Colored object listings
◆ ◆ ◆

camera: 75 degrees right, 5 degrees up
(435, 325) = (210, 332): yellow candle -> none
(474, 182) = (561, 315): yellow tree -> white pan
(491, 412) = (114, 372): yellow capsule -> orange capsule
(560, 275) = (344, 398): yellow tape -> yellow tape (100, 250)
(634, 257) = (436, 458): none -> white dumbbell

◆ ◆ ◆

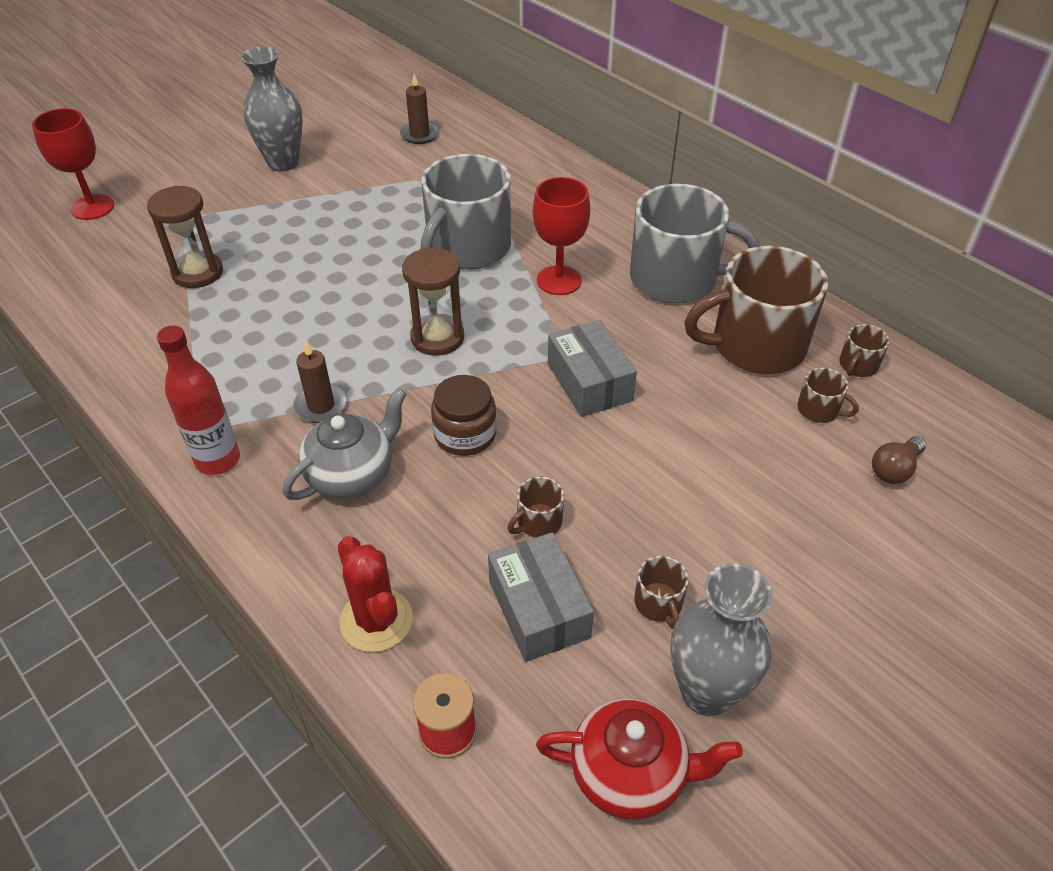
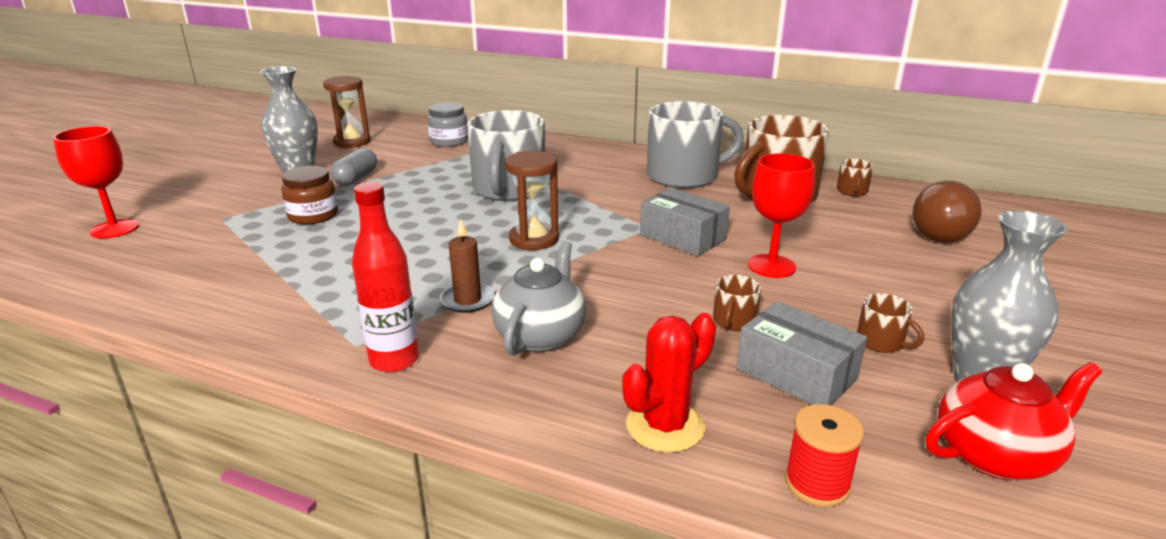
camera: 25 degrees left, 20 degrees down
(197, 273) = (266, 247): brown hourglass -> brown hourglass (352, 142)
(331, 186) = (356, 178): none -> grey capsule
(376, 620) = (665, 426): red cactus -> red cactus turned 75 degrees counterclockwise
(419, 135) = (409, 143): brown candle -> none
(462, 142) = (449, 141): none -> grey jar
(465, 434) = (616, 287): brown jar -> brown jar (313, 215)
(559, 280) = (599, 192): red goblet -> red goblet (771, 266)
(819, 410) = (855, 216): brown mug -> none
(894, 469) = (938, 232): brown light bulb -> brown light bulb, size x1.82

◆ ◆ ◆

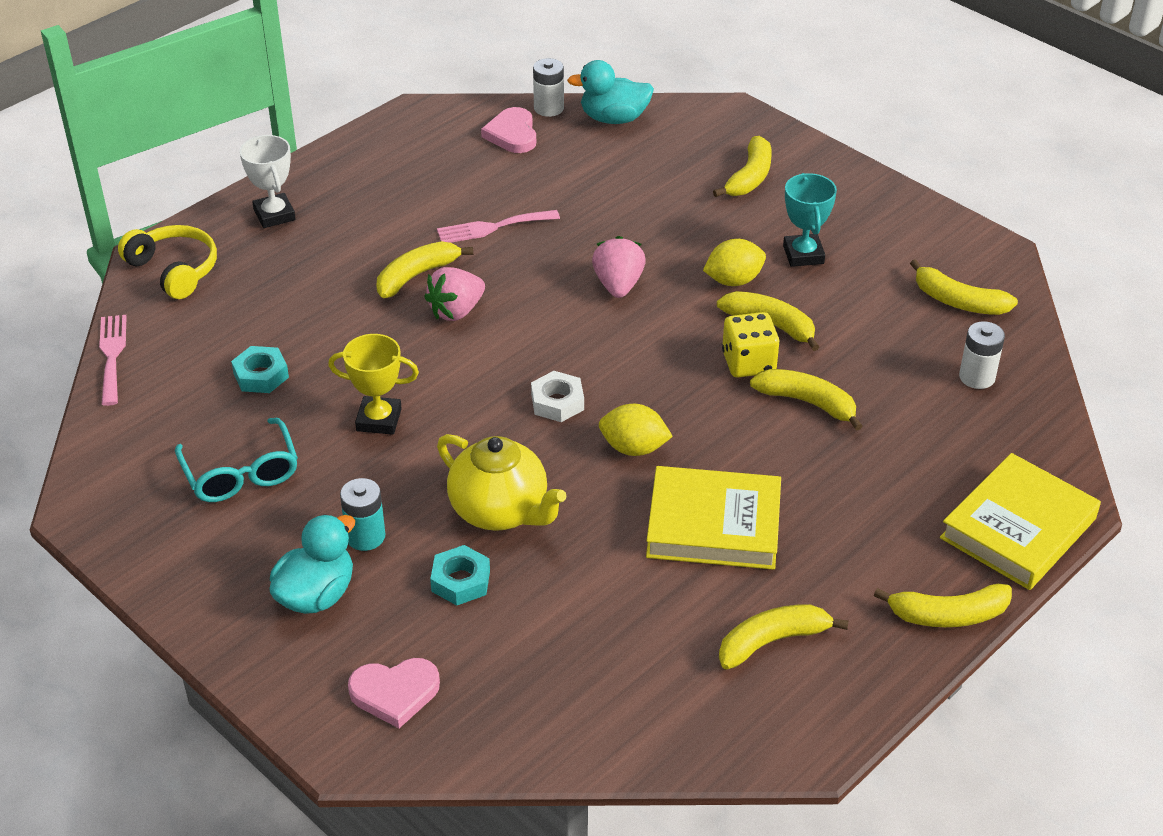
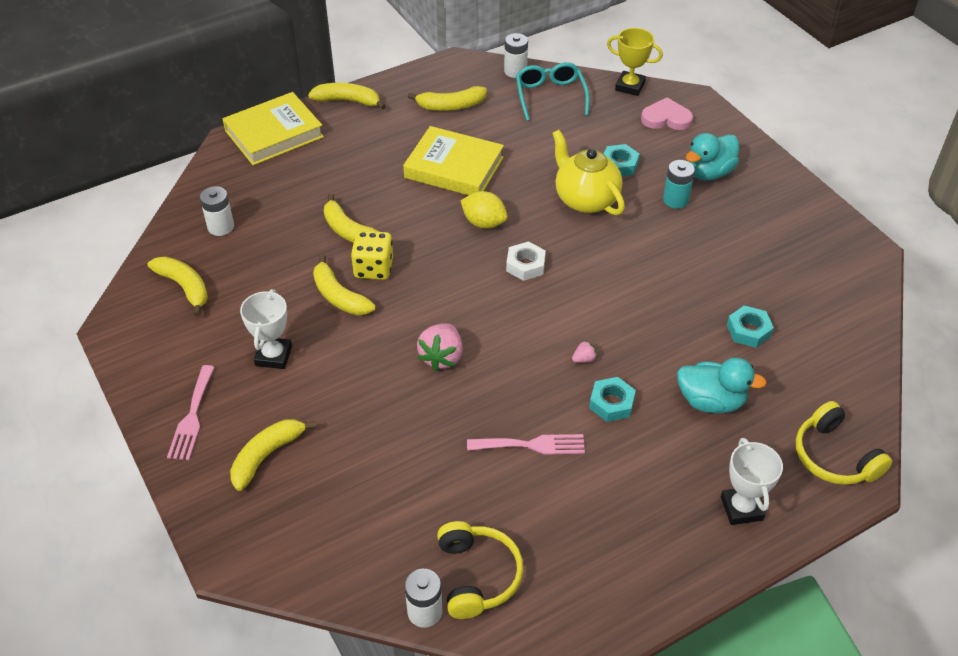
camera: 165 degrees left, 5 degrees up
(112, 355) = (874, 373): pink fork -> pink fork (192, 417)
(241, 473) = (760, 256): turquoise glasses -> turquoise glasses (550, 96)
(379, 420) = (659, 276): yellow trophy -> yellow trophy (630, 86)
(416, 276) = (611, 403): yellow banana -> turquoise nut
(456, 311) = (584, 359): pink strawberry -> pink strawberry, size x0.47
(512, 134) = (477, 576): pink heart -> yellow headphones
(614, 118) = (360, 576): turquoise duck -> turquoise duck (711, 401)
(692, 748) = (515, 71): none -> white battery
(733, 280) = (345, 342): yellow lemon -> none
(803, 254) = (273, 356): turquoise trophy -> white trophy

◆ ◆ ◆

→ Exercise aim: Return each line among the entries that holds the word "grey".

→ Exercise response:
(331, 186) = (356, 178): none -> grey capsule
(462, 142) = (449, 141): none -> grey jar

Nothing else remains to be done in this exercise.